Line by line, restate the material word for word, omitting any image.

### Data under study
********************

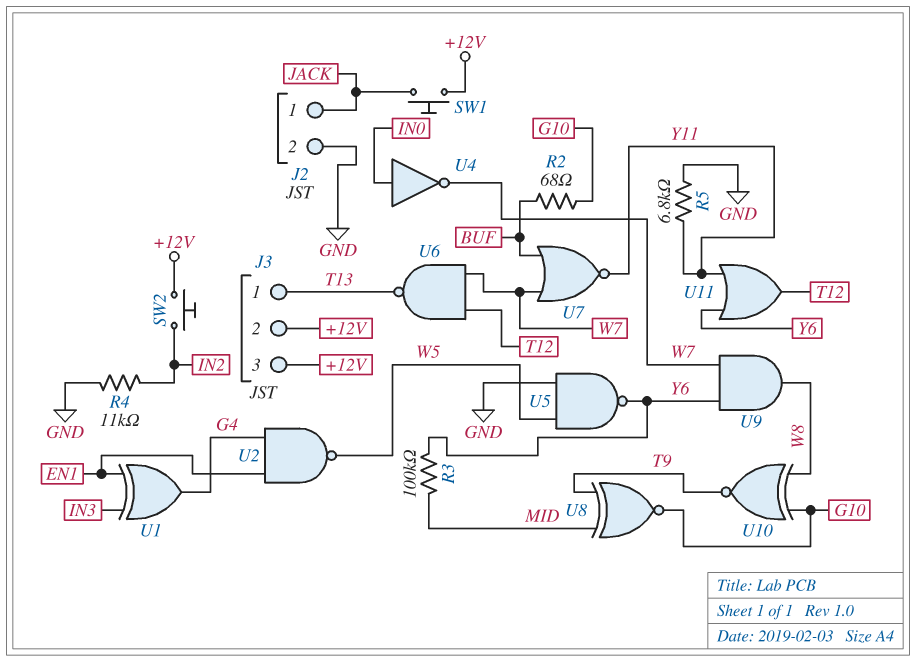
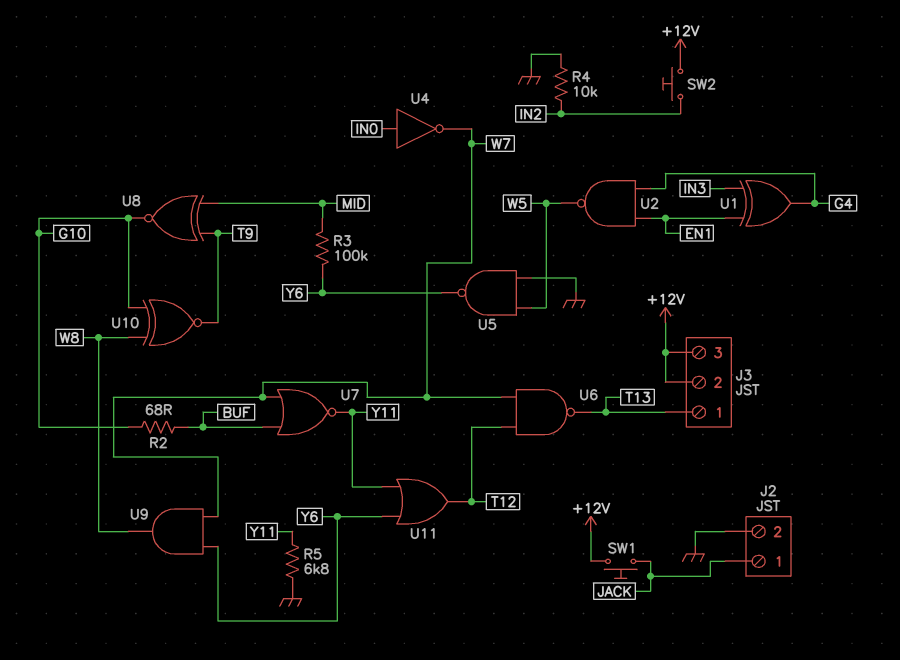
R4: 11k (GND, IN2) -> 10k (GND, IN2)

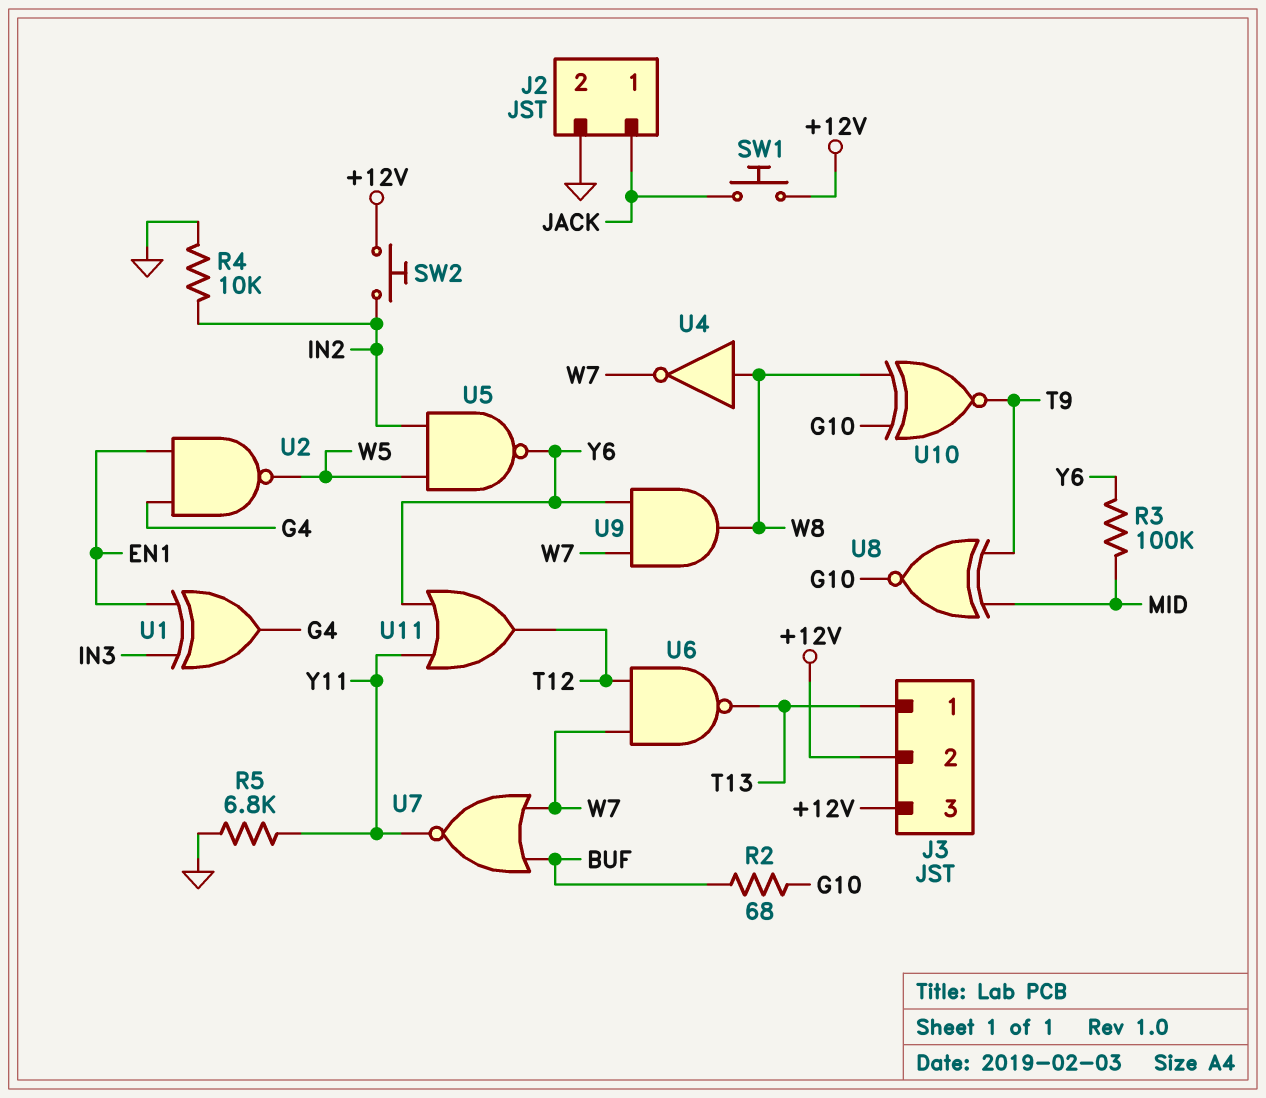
U4: NOT (in IN0, out W7) -> NOT (in W8, out W7)
U5: NAND (in GND, in W5, out Y6) -> NAND (in IN2, in W5, out Y6)

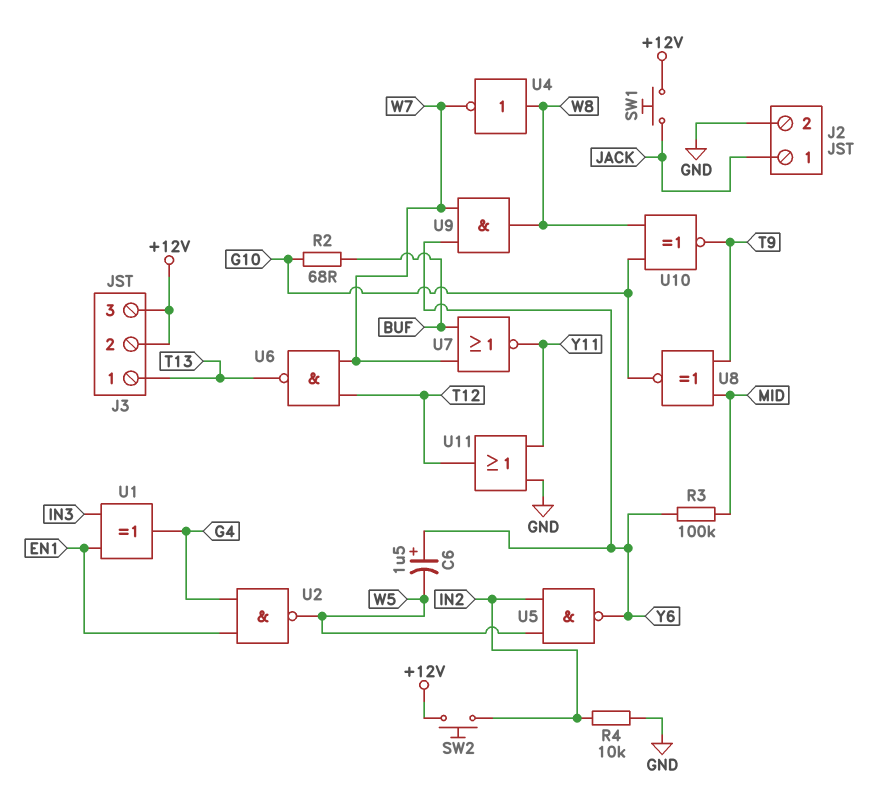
C6: none -> 1.5uF (plus Y6, minus W5)
R5: 6.8k (GND, Y11) -> none
U11: OR (in Y6, in Y11, out T12) -> OR (in GND, in Y11, out T12)

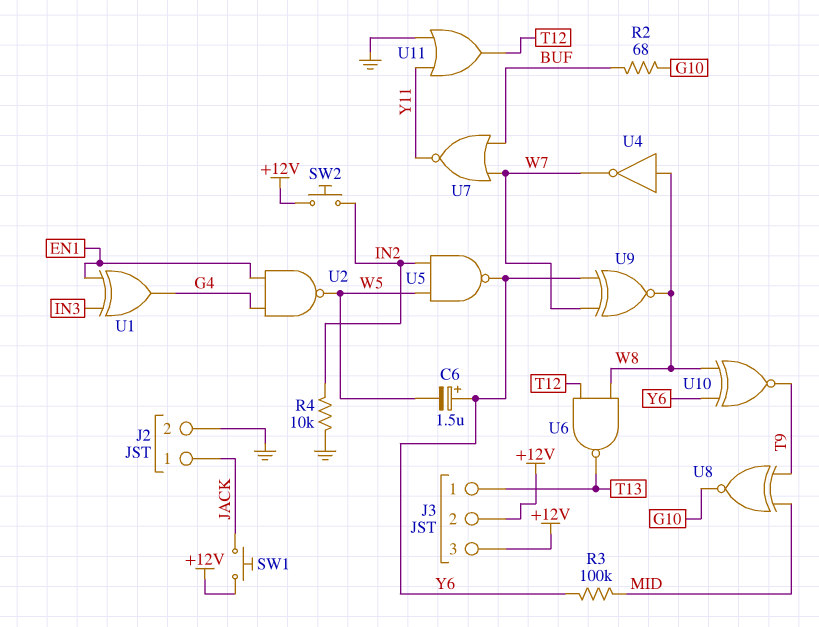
U6: NAND (in T12, in W7, out T13) -> NAND (in T12, in W8, out T13)
U9: AND (in W7, in Y6, out W8) -> XNOR (in W7, in Y6, out W8)
U10: XNOR (in G10, in W8, out T9) -> XNOR (in W8, in Y6, out T9)

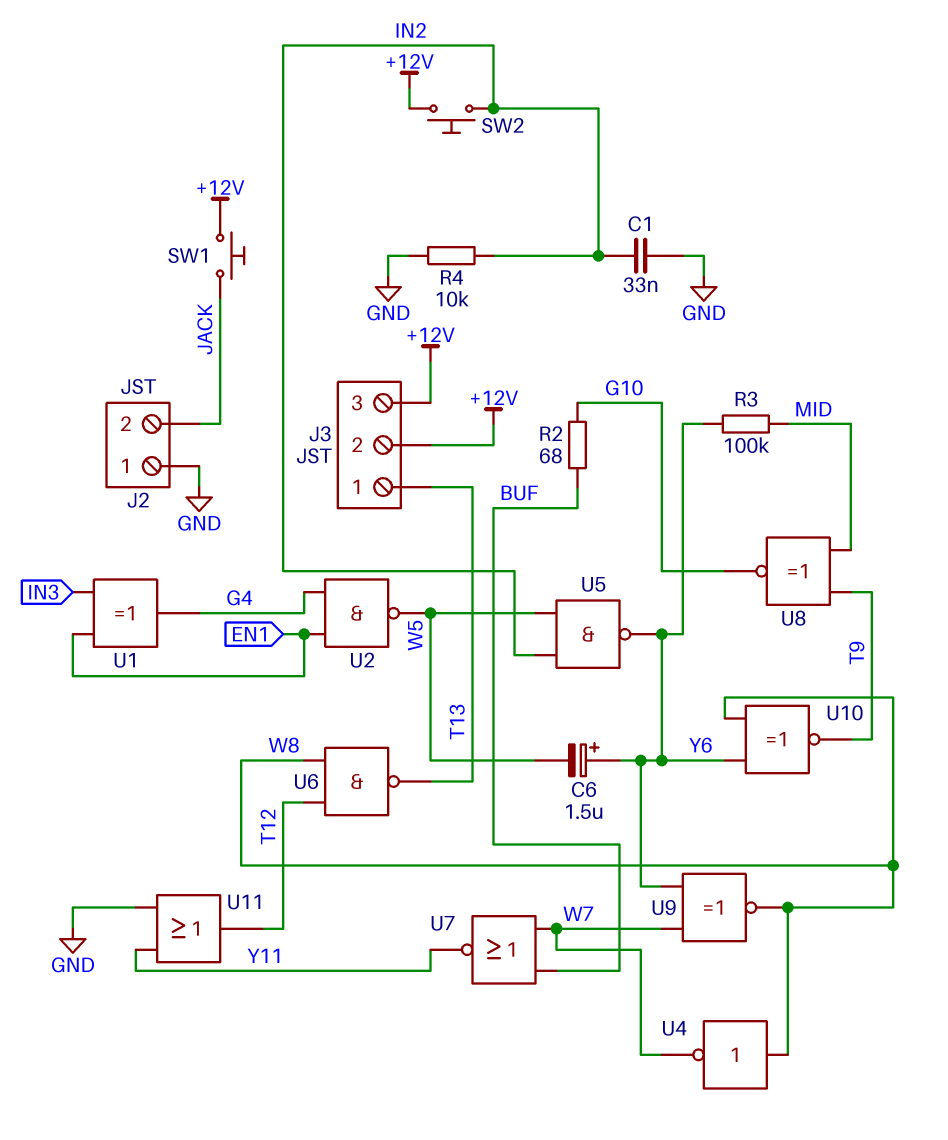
C1: none -> 33nF (GND, IN2)
J2 pin 1: JACK -> GND
J2 pin 2: GND -> JACK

********************

### Answer to the problem
R4: 11k (GND, IN2) -> 10k (GND, IN2)

U4: NOT (in IN0, out W7) -> NOT (in W8, out W7)
U5: NAND (in GND, in W5, out Y6) -> NAND (in IN2, in W5, out Y6)

C6: none -> 1.5uF (plus Y6, minus W5)
R5: 6.8k (GND, Y11) -> none
U11: OR (in Y6, in Y11, out T12) -> OR (in GND, in Y11, out T12)

U6: NAND (in T12, in W7, out T13) -> NAND (in T12, in W8, out T13)
U9: AND (in W7, in Y6, out W8) -> XNOR (in W7, in Y6, out W8)
U10: XNOR (in G10, in W8, out T9) -> XNOR (in W8, in Y6, out T9)

C1: none -> 33nF (GND, IN2)
J2 pin 1: JACK -> GND
J2 pin 2: GND -> JACK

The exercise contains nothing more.